### Work required
Output all entries exactly; images excluded.

Records drawn from a dataset:
☆ ☆ ☆ ☆

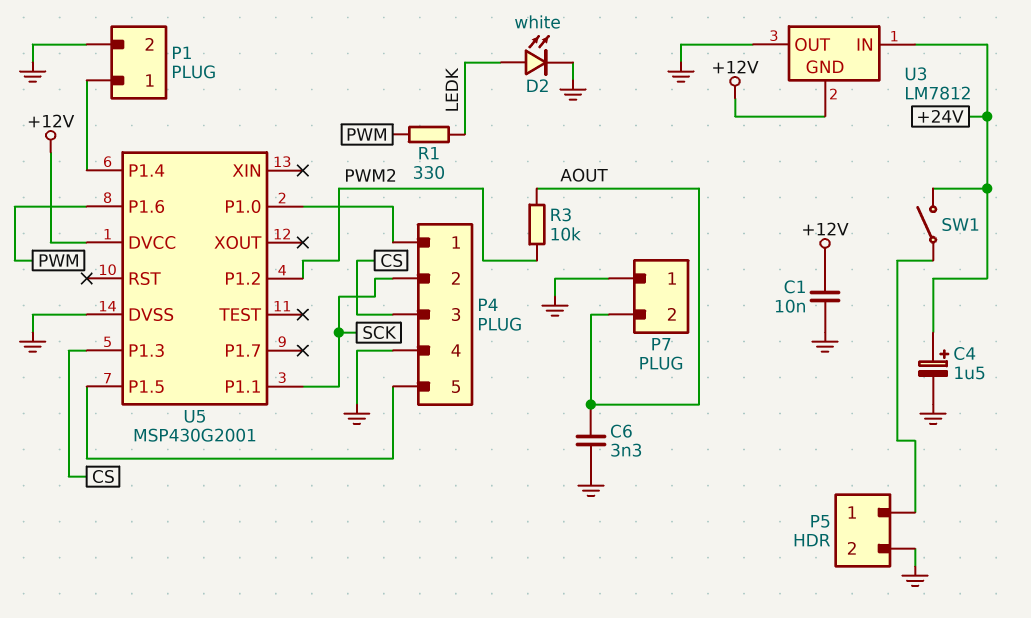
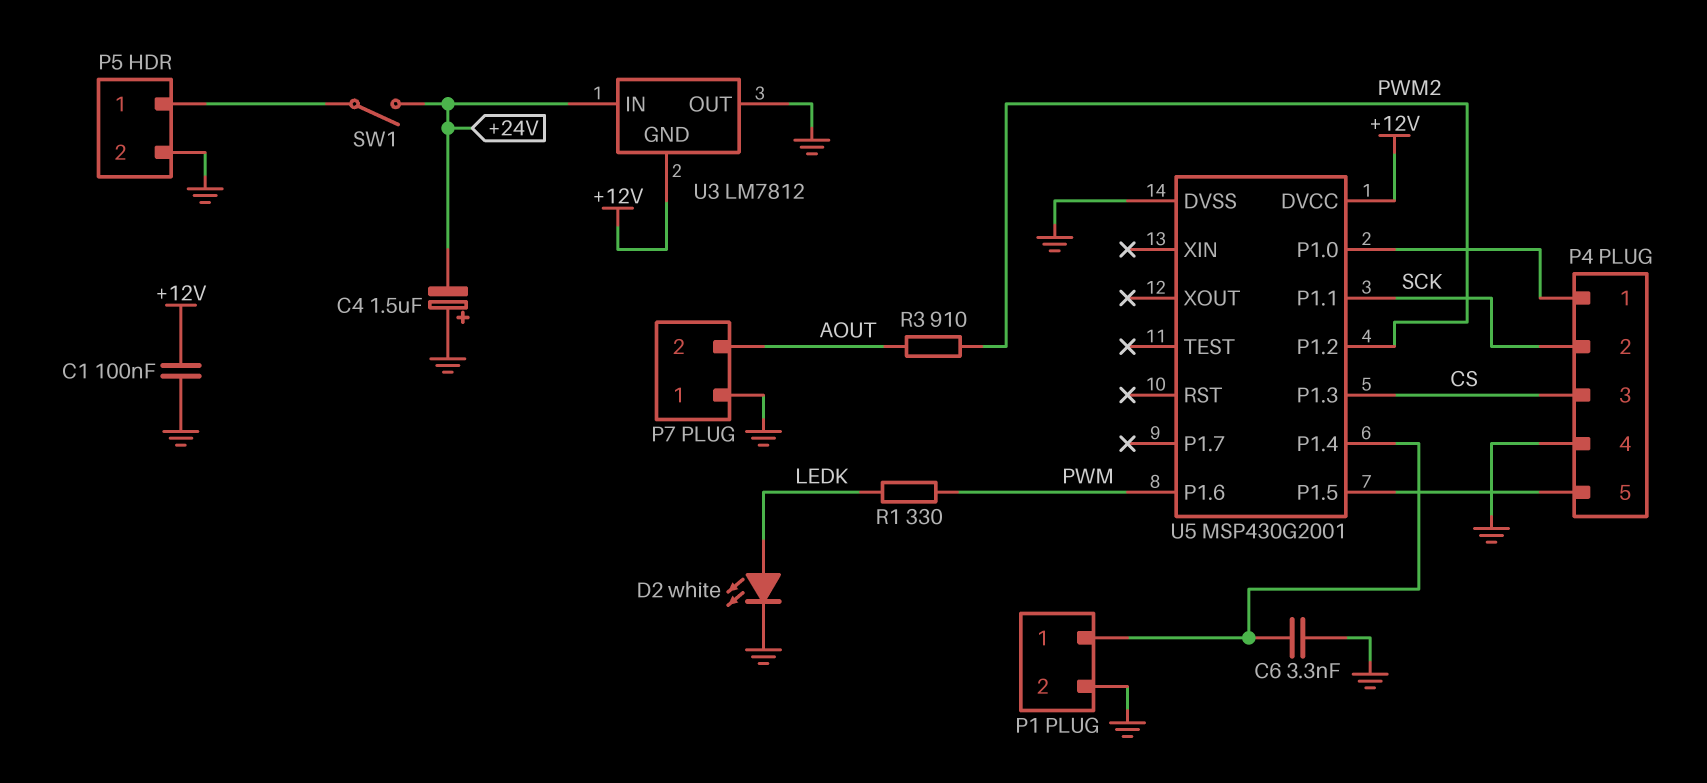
C1: 10nF (+12V, GND) -> 100nF (+12V, GND)
C4: 1.5uF (plus +24V, minus GND) -> 1.5uF (plus GND, minus +24V)
C6: 3.3nF (AOUT, GND) -> 3.3nF (GND, P1/1)
R3: 10k (AOUT, PWM2) -> 910 (AOUT, PWM2)

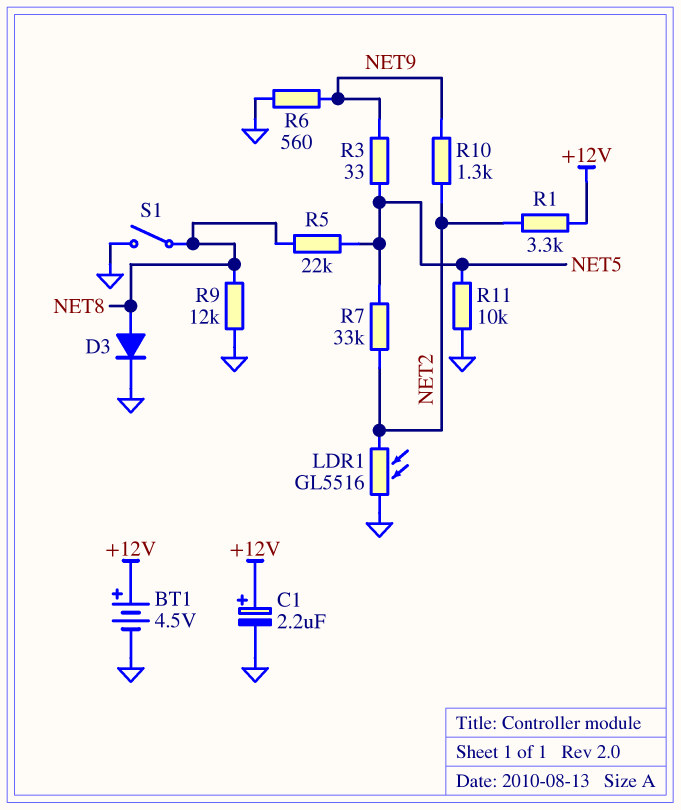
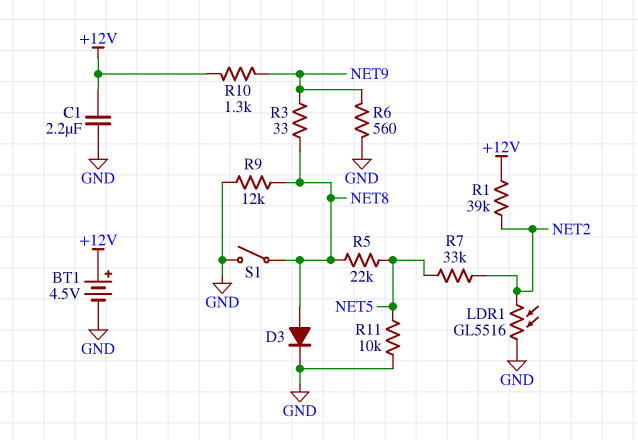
C1: 2.2uF (plus +12V, minus GND) -> 2.2uF (+12V, GND)
R1: 3.3k (+12V, NET2) -> 39k (+12V, NET2)
R3: 33 (NET5, NET9) -> 33 (NET8, NET9)
R10: 1.3k (NET2, NET9) -> 1.3k (+12V, NET9)

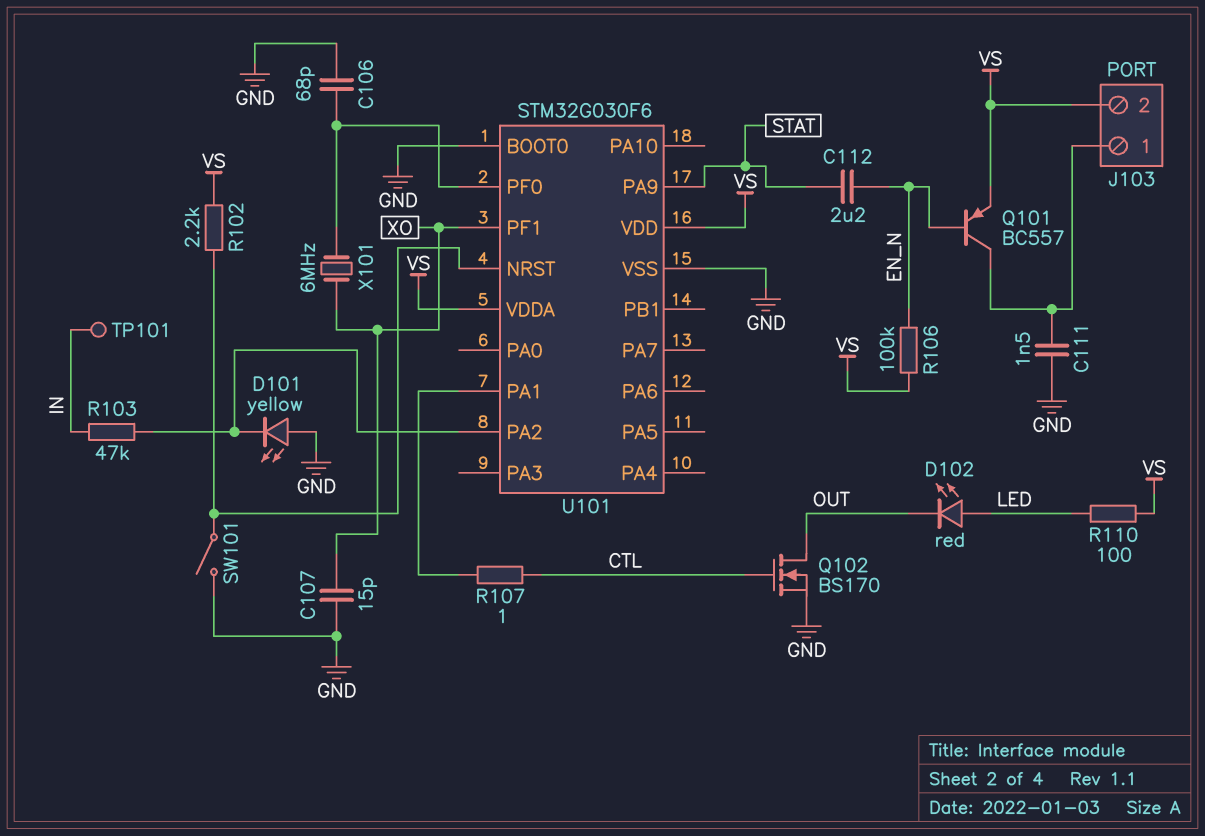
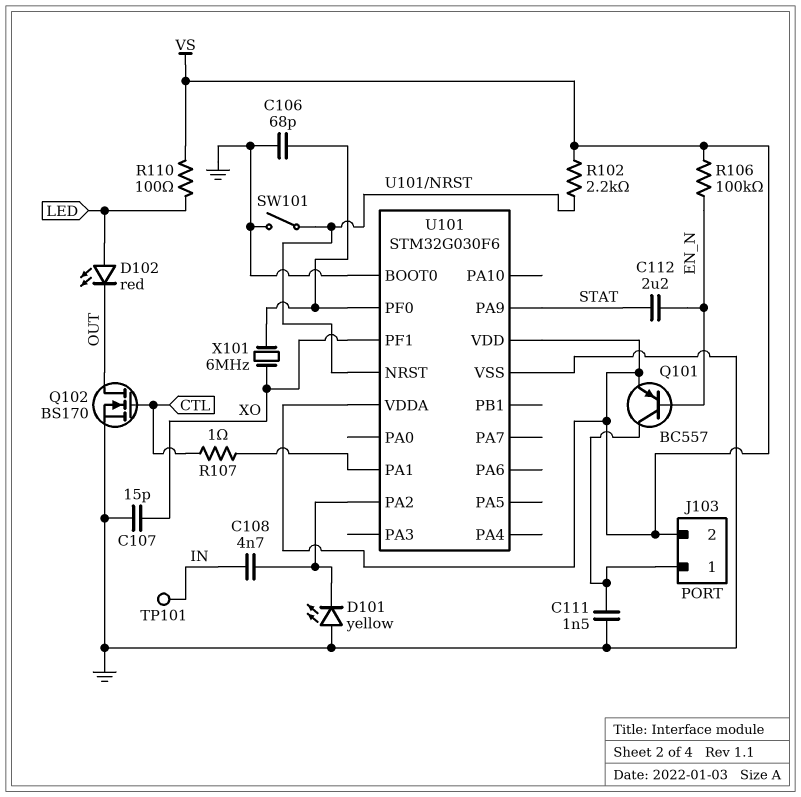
C108: none -> 4.7nF (IN, U101/PA2)
R103: 47k (IN, U101/PA2) -> none

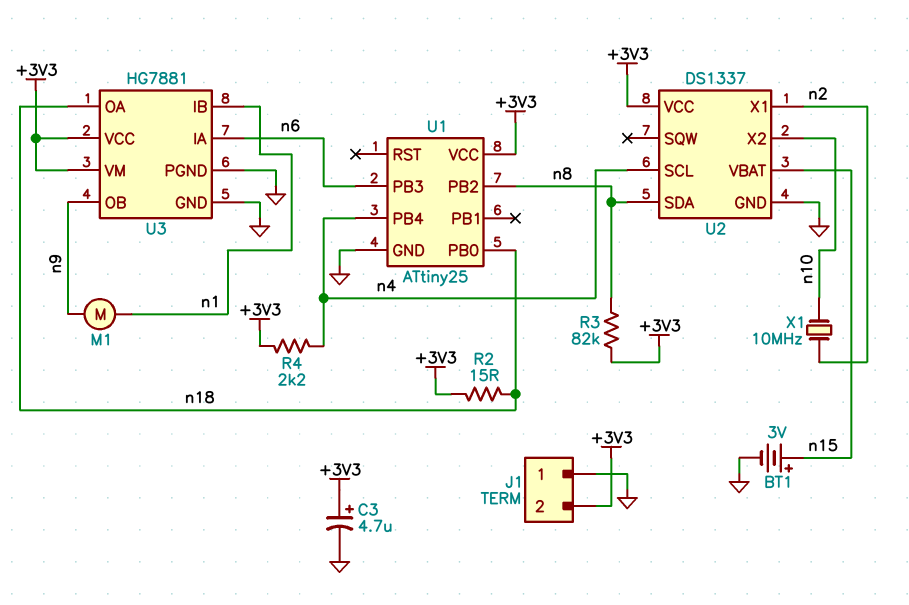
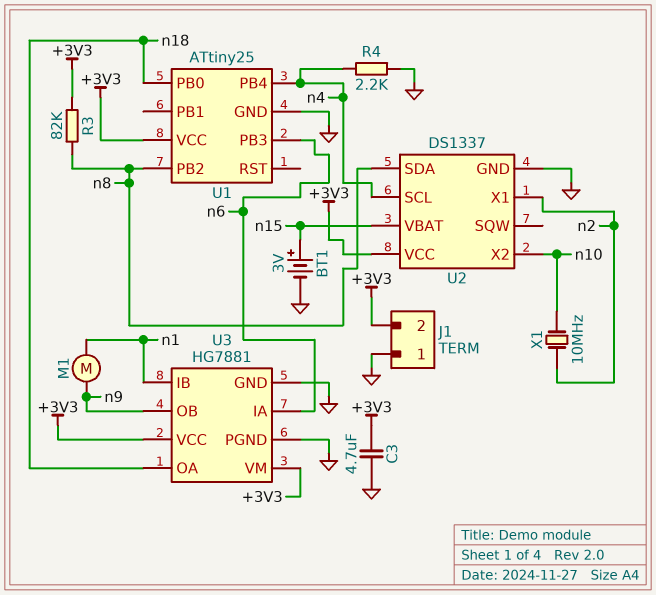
C3: 4.7uF (plus +3V3, minus GND) -> 4.7uF (+3V3, GND)
R2: 15 (+3V3, n18) -> none
R4: 2.2k (+3V3, n4) -> 2.2k (GND, n4)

☆ ☆ ☆ ☆

### Solution
C1: 10nF (+12V, GND) -> 100nF (+12V, GND)
C4: 1.5uF (plus +24V, minus GND) -> 1.5uF (plus GND, minus +24V)
C6: 3.3nF (AOUT, GND) -> 3.3nF (GND, P1/1)
R3: 10k (AOUT, PWM2) -> 910 (AOUT, PWM2)

C1: 2.2uF (plus +12V, minus GND) -> 2.2uF (+12V, GND)
R1: 3.3k (+12V, NET2) -> 39k (+12V, NET2)
R3: 33 (NET5, NET9) -> 33 (NET8, NET9)
R10: 1.3k (NET2, NET9) -> 1.3k (+12V, NET9)

C108: none -> 4.7nF (IN, U101/PA2)
R103: 47k (IN, U101/PA2) -> none

C3: 4.7uF (plus +3V3, minus GND) -> 4.7uF (+3V3, GND)
R2: 15 (+3V3, n18) -> none
R4: 2.2k (+3V3, n4) -> 2.2k (GND, n4)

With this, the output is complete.